▶ _Task instructions_
The expected answer is the set of lines in the data below between the line holding "R18: 33k (+9V, VB) -> 33k (OUT, VB)" and the line holding "R2: 3.9k (ADJ, DGND) -> none", inclusive, written out exactly.

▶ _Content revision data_
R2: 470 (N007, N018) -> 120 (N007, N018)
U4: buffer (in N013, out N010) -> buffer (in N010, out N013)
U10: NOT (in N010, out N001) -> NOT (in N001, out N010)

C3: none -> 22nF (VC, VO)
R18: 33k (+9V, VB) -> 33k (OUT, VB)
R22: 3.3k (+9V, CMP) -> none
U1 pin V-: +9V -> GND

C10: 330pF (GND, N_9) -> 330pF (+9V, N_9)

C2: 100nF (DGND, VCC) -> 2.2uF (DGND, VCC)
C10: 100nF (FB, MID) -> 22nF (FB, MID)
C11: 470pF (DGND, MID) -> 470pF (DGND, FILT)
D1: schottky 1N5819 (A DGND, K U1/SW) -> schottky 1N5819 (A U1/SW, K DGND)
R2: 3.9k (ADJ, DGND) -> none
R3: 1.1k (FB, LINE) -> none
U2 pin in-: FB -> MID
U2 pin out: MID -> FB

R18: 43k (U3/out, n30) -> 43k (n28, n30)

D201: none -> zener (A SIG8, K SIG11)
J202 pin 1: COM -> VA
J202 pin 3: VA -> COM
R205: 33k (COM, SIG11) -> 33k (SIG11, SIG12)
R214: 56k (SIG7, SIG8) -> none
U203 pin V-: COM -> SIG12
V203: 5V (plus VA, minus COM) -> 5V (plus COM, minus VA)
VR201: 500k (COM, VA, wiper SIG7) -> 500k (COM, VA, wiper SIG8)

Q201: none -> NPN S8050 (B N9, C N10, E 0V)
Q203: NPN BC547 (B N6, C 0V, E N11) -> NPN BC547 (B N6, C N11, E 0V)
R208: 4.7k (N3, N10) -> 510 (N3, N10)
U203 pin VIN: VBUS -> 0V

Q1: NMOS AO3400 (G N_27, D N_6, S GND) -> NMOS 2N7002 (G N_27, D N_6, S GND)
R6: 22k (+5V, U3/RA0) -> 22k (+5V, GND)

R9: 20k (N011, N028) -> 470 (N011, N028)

▶ _Answer space_
R18: 33k (+9V, VB) -> 33k (OUT, VB)
R22: 3.3k (+9V, CMP) -> none
U1 pin V-: +9V -> GND

C10: 330pF (GND, N_9) -> 330pF (+9V, N_9)

C2: 100nF (DGND, VCC) -> 2.2uF (DGND, VCC)
C10: 100nF (FB, MID) -> 22nF (FB, MID)
C11: 470pF (DGND, MID) -> 470pF (DGND, FILT)
D1: schottky 1N5819 (A DGND, K U1/SW) -> schottky 1N5819 (A U1/SW, K DGND)
R2: 3.9k (ADJ, DGND) -> none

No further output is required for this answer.